** Exercise **
Please rewrite every line below, putting "pixels" wherever "px" appears and keeping everything else the same.

::: Records provided :::

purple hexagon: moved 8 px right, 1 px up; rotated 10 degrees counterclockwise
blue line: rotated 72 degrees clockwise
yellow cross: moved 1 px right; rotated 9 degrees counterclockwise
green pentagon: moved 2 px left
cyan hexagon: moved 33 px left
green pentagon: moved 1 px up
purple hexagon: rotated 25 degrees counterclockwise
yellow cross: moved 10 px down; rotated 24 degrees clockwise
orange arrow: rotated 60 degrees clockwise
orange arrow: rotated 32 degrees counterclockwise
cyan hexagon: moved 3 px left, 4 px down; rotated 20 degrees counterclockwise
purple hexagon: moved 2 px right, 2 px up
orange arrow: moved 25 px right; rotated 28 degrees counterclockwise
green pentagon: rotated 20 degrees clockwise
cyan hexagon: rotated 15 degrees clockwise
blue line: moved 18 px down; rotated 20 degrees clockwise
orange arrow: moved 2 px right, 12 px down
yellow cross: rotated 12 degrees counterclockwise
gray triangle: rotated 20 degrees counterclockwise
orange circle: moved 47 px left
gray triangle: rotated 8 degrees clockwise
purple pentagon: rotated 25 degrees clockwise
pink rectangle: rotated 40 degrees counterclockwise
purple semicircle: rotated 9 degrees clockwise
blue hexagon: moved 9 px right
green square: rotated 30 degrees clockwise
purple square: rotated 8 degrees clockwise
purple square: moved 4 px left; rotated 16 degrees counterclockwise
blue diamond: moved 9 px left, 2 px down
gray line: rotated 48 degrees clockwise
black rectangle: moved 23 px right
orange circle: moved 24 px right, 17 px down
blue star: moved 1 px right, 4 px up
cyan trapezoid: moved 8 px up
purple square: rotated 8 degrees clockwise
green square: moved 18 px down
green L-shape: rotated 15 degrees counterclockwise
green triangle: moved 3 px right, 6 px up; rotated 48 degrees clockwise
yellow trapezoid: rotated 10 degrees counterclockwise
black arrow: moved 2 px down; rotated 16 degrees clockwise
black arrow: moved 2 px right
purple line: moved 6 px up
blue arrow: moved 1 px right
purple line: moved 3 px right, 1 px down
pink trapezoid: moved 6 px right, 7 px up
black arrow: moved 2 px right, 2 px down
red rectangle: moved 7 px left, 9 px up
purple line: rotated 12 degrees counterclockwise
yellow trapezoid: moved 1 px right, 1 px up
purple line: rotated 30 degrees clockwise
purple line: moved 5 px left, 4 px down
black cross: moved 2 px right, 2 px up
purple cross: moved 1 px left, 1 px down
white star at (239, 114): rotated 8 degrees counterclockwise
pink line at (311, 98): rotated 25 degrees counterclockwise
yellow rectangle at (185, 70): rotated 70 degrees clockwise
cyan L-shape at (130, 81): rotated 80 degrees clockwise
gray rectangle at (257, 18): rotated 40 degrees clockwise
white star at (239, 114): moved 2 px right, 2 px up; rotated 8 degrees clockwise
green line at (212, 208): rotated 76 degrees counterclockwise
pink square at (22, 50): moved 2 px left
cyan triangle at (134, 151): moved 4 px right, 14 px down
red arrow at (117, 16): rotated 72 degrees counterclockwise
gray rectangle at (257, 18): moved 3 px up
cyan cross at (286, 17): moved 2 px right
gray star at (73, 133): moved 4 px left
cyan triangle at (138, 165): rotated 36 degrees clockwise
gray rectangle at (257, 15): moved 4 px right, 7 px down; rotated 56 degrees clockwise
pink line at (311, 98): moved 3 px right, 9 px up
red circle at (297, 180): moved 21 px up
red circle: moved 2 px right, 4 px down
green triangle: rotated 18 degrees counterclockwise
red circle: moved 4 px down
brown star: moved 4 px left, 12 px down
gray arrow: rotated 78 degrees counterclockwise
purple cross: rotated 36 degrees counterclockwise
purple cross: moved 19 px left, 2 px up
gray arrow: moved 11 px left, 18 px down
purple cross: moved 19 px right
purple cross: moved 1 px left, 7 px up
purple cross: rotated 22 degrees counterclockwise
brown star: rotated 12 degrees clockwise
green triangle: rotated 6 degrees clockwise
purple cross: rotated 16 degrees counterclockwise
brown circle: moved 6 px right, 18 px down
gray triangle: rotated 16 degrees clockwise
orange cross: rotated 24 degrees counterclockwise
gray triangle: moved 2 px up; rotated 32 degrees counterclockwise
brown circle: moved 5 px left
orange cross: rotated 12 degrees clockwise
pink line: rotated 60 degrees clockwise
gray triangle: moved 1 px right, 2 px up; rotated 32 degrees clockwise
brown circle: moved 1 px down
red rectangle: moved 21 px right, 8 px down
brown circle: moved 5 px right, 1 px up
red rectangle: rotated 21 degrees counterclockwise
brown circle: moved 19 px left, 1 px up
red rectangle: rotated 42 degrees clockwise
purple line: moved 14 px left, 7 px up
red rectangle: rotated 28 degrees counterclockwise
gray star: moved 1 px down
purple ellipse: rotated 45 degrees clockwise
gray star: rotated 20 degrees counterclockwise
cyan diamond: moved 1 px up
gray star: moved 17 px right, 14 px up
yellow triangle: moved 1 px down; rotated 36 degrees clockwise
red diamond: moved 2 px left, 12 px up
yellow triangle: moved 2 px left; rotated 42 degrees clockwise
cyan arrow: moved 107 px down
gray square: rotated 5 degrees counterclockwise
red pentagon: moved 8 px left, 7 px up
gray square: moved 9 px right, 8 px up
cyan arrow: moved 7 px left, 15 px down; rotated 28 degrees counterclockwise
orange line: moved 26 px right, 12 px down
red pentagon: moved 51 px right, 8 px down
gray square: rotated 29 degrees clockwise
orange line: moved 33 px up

:::

** Task output **
purple hexagon: moved 8 pixels right, 1 pixels up; rotated 10 degrees counterclockwise
blue line: rotated 72 degrees clockwise
yellow cross: moved 1 pixels right; rotated 9 degrees counterclockwise
green pentagon: moved 2 pixels left
cyan hexagon: moved 33 pixels left
green pentagon: moved 1 pixels up
purple hexagon: rotated 25 degrees counterclockwise
yellow cross: moved 10 pixels down; rotated 24 degrees clockwise
orange arrow: rotated 60 degrees clockwise
orange arrow: rotated 32 degrees counterclockwise
cyan hexagon: moved 3 pixels left, 4 pixels down; rotated 20 degrees counterclockwise
purple hexagon: moved 2 pixels right, 2 pixels up
orange arrow: moved 25 pixels right; rotated 28 degrees counterclockwise
green pentagon: rotated 20 degrees clockwise
cyan hexagon: rotated 15 degrees clockwise
blue line: moved 18 pixels down; rotated 20 degrees clockwise
orange arrow: moved 2 pixels right, 12 pixels down
yellow cross: rotated 12 degrees counterclockwise
gray triangle: rotated 20 degrees counterclockwise
orange circle: moved 47 pixels left
gray triangle: rotated 8 degrees clockwise
purple pentagon: rotated 25 degrees clockwise
pink rectangle: rotated 40 degrees counterclockwise
purple semicircle: rotated 9 degrees clockwise
blue hexagon: moved 9 pixels right
green square: rotated 30 degrees clockwise
purple square: rotated 8 degrees clockwise
purple square: moved 4 pixels left; rotated 16 degrees counterclockwise
blue diamond: moved 9 pixels left, 2 pixels down
gray line: rotated 48 degrees clockwise
black rectangle: moved 23 pixels right
orange circle: moved 24 pixels right, 17 pixels down
blue star: moved 1 pixels right, 4 pixels up
cyan trapezoid: moved 8 pixels up
purple square: rotated 8 degrees clockwise
green square: moved 18 pixels down
green L-shape: rotated 15 degrees counterclockwise
green triangle: moved 3 pixels right, 6 pixels up; rotated 48 degrees clockwise
yellow trapezoid: rotated 10 degrees counterclockwise
black arrow: moved 2 pixels down; rotated 16 degrees clockwise
black arrow: moved 2 pixels right
purple line: moved 6 pixels up
blue arrow: moved 1 pixels right
purple line: moved 3 pixels right, 1 pixels down
pink trapezoid: moved 6 pixels right, 7 pixels up
black arrow: moved 2 pixels right, 2 pixels down
red rectangle: moved 7 pixels left, 9 pixels up
purple line: rotated 12 degrees counterclockwise
yellow trapezoid: moved 1 pixels right, 1 pixels up
purple line: rotated 30 degrees clockwise
purple line: moved 5 pixels left, 4 pixels down
black cross: moved 2 pixels right, 2 pixels up
purple cross: moved 1 pixels left, 1 pixels down
white star at (239, 114): rotated 8 degrees counterclockwise
pink line at (311, 98): rotated 25 degrees counterclockwise
yellow rectangle at (185, 70): rotated 70 degrees clockwise
cyan L-shape at (130, 81): rotated 80 degrees clockwise
gray rectangle at (257, 18): rotated 40 degrees clockwise
white star at (239, 114): moved 2 pixels right, 2 pixels up; rotated 8 degrees clockwise
green line at (212, 208): rotated 76 degrees counterclockwise
pink square at (22, 50): moved 2 pixels left
cyan triangle at (134, 151): moved 4 pixels right, 14 pixels down
red arrow at (117, 16): rotated 72 degrees counterclockwise
gray rectangle at (257, 18): moved 3 pixels up
cyan cross at (286, 17): moved 2 pixels right
gray star at (73, 133): moved 4 pixels left
cyan triangle at (138, 165): rotated 36 degrees clockwise
gray rectangle at (257, 15): moved 4 pixels right, 7 pixels down; rotated 56 degrees clockwise
pink line at (311, 98): moved 3 pixels right, 9 pixels up
red circle at (297, 180): moved 21 pixels up
red circle: moved 2 pixels right, 4 pixels down
green triangle: rotated 18 degrees counterclockwise
red circle: moved 4 pixels down
brown star: moved 4 pixels left, 12 pixels down
gray arrow: rotated 78 degrees counterclockwise
purple cross: rotated 36 degrees counterclockwise
purple cross: moved 19 pixels left, 2 pixels up
gray arrow: moved 11 pixels left, 18 pixels down
purple cross: moved 19 pixels right
purple cross: moved 1 pixels left, 7 pixels up
purple cross: rotated 22 degrees counterclockwise
brown star: rotated 12 degrees clockwise
green triangle: rotated 6 degrees clockwise
purple cross: rotated 16 degrees counterclockwise
brown circle: moved 6 pixels right, 18 pixels down
gray triangle: rotated 16 degrees clockwise
orange cross: rotated 24 degrees counterclockwise
gray triangle: moved 2 pixels up; rotated 32 degrees counterclockwise
brown circle: moved 5 pixels left
orange cross: rotated 12 degrees clockwise
pink line: rotated 60 degrees clockwise
gray triangle: moved 1 pixels right, 2 pixels up; rotated 32 degrees clockwise
brown circle: moved 1 pixels down
red rectangle: moved 21 pixels right, 8 pixels down
brown circle: moved 5 pixels right, 1 pixels up
red rectangle: rotated 21 degrees counterclockwise
brown circle: moved 19 pixels left, 1 pixels up
red rectangle: rotated 42 degrees clockwise
purple line: moved 14 pixels left, 7 pixels up
red rectangle: rotated 28 degrees counterclockwise
gray star: moved 1 pixels down
purple ellipse: rotated 45 degrees clockwise
gray star: rotated 20 degrees counterclockwise
cyan diamond: moved 1 pixels up
gray star: moved 17 pixels right, 14 pixels up
yellow triangle: moved 1 pixels down; rotated 36 degrees clockwise
red diamond: moved 2 pixels left, 12 pixels up
yellow triangle: moved 2 pixels left; rotated 42 degrees clockwise
cyan arrow: moved 107 pixels down
gray square: rotated 5 degrees counterclockwise
red pentagon: moved 8 pixels left, 7 pixels up
gray square: moved 9 pixels right, 8 pixels up
cyan arrow: moved 7 pixels left, 15 pixels down; rotated 28 degrees counterclockwise
orange line: moved 26 pixels right, 12 pixels down
red pentagon: moved 51 pixels right, 8 pixels down
gray square: rotated 29 degrees clockwise
orange line: moved 33 pixels up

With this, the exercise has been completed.